Exactly the lines from the beginning of the records to the line with "J1 pin 2: DGND -> W14", both ends included, are to be given again, and pictures are to be left out.
○ ○ ○ ○ ○ ○ ○
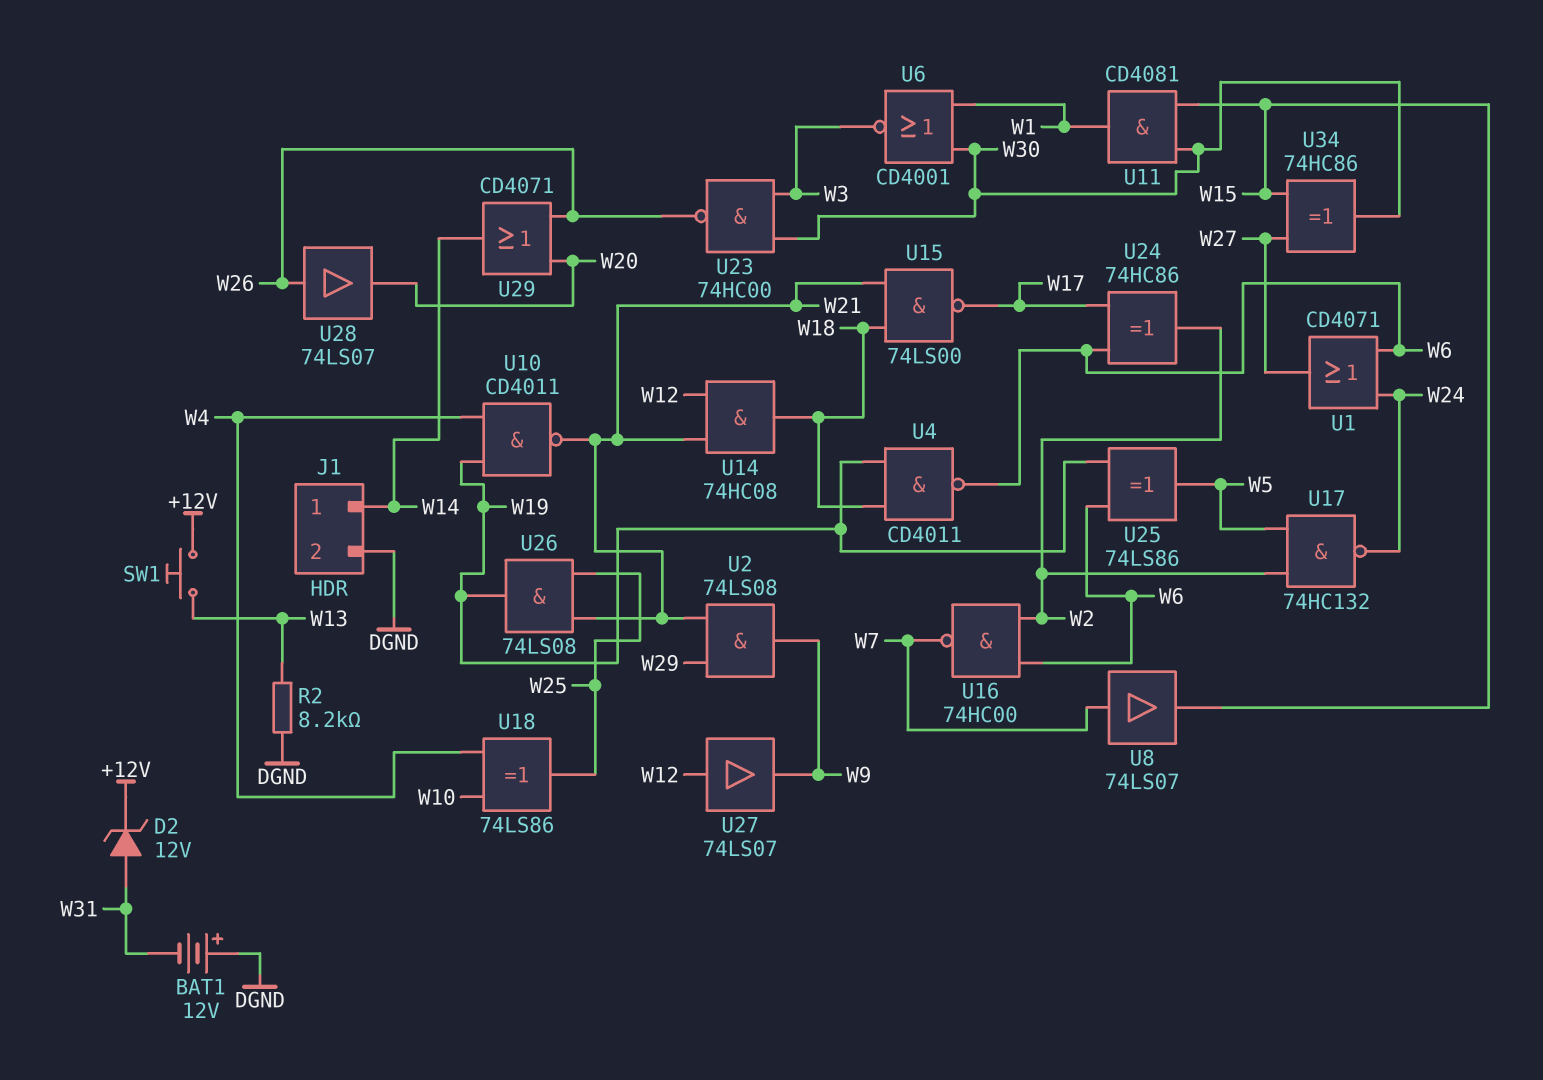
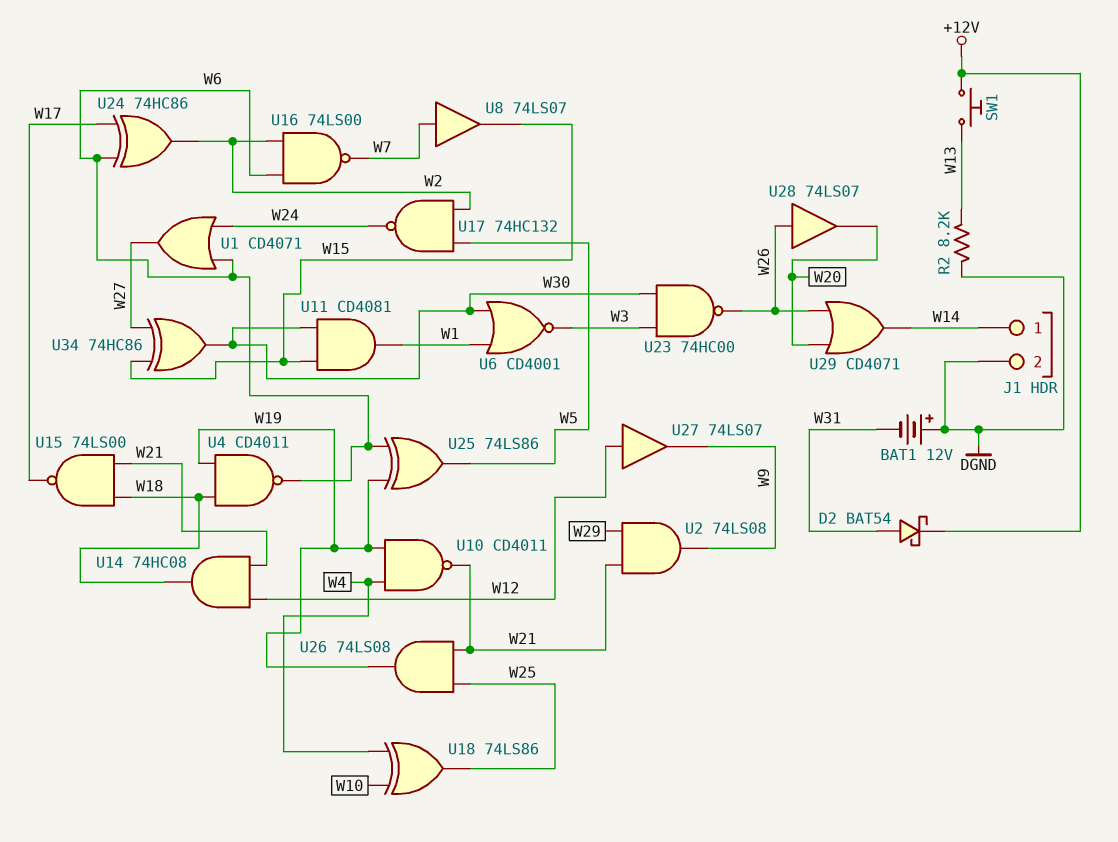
D2: zener 12V (A W31, K +12V) -> schottky BAT54 (A W31, K +12V)
U16: NAND 74HC00 (in W2, in W6, out W7) -> NAND 74LS00 (in W2, in W6, out W7)

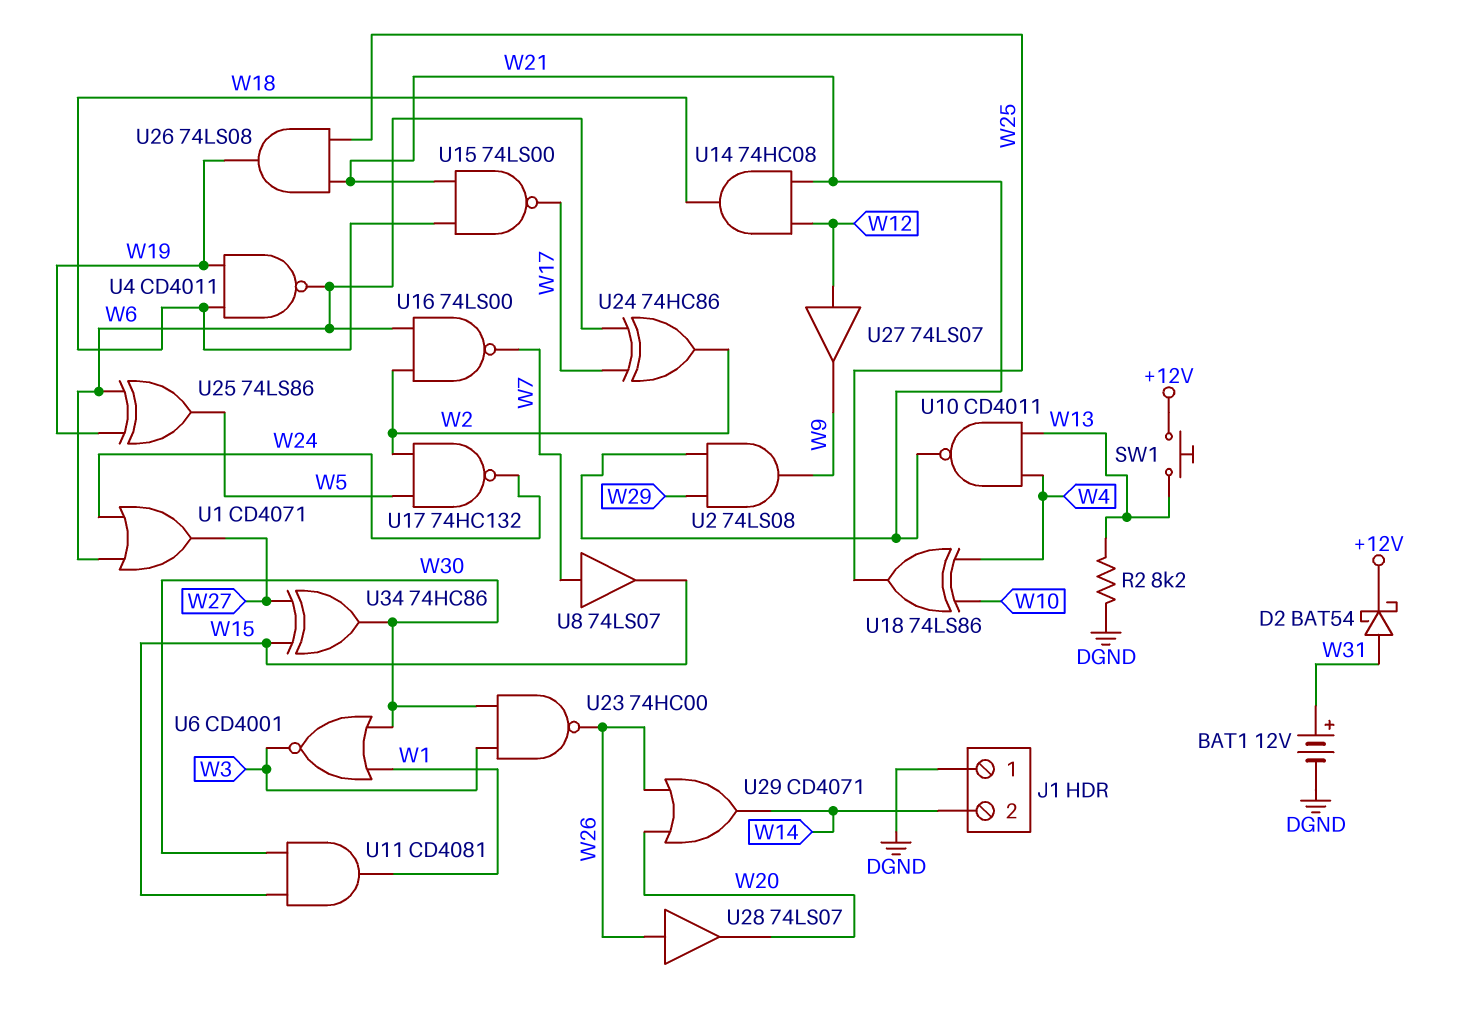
BAT1: 12V (plus DGND, minus W31) -> 12V (plus W31, minus DGND)
J1 pin 1: W14 -> DGND
J1 pin 2: DGND -> W14
U10: NAND CD4011 (in W4, in W19, out W21) -> NAND CD4011 (in W4, in W13, out W21)

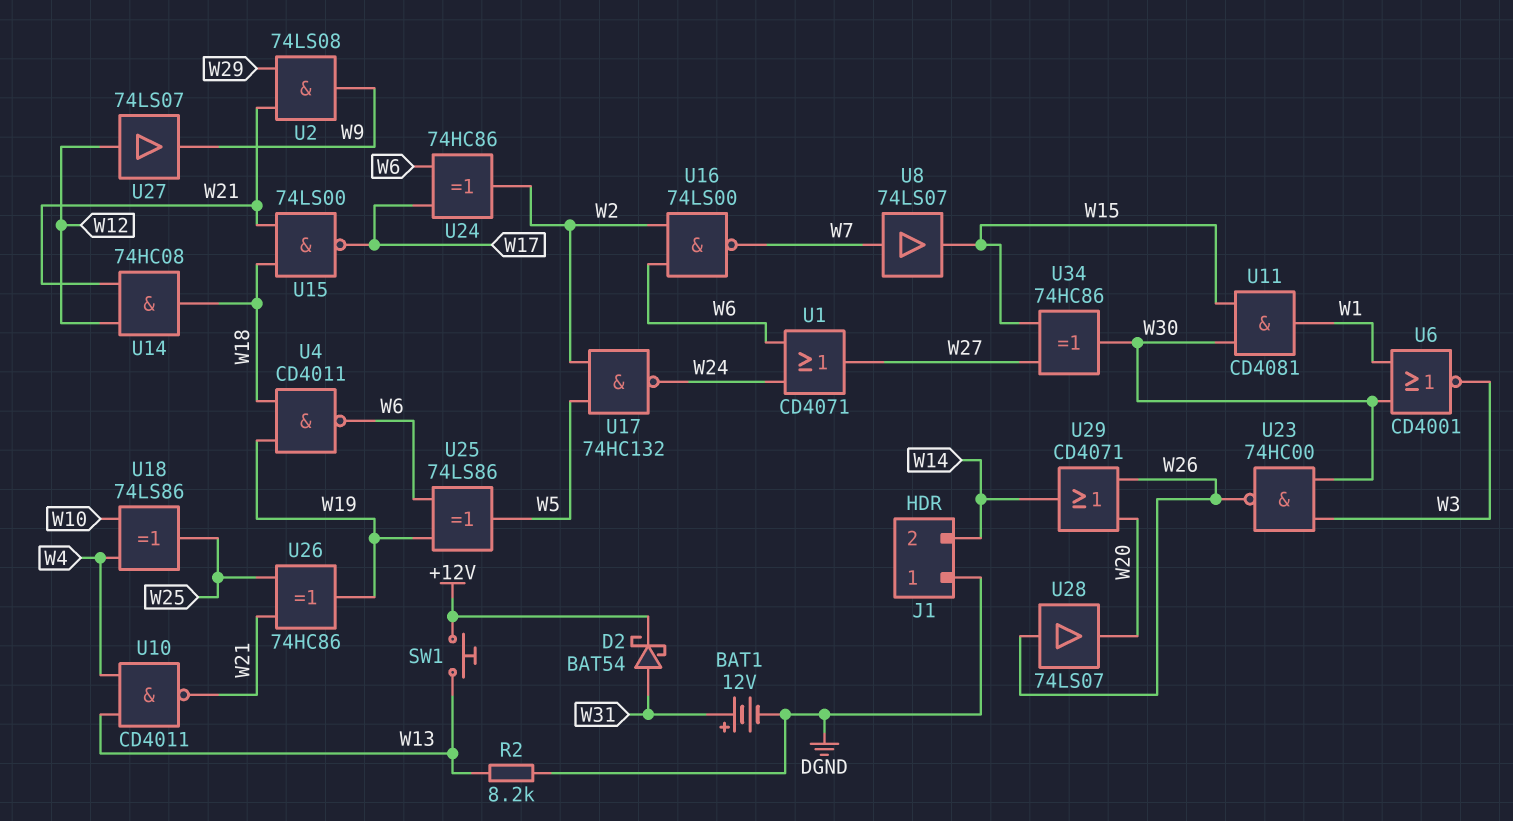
U26: AND 74LS08 (in W21, in W25, out W19) -> XOR 74HC86 (in W21, in W25, out W19)

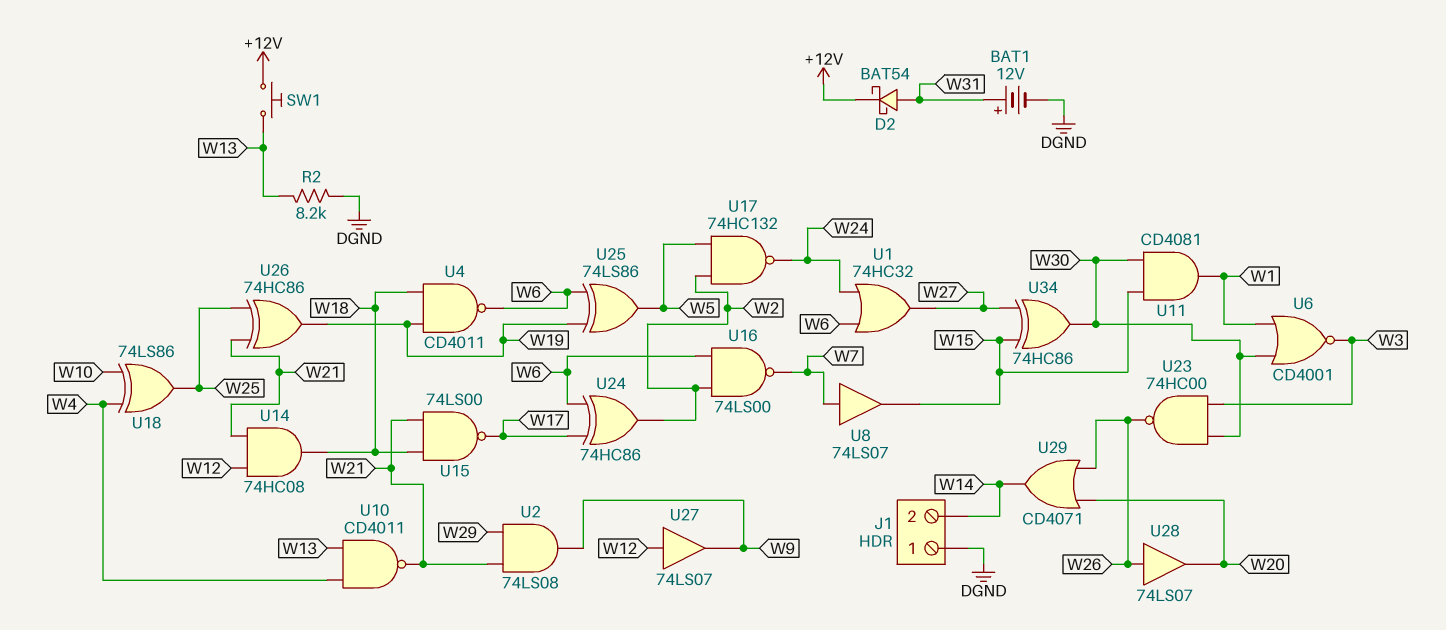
U1: OR CD4071 (in W6, in W24, out W27) -> OR 74HC32 (in W6, in W24, out W27)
○ ○ ○ ○ ○ ○ ○
* _RESPONSE BELOW_
D2: zener 12V (A W31, K +12V) -> schottky BAT54 (A W31, K +12V)
U16: NAND 74HC00 (in W2, in W6, out W7) -> NAND 74LS00 (in W2, in W6, out W7)

BAT1: 12V (plus DGND, minus W31) -> 12V (plus W31, minus DGND)
J1 pin 1: W14 -> DGND
J1 pin 2: DGND -> W14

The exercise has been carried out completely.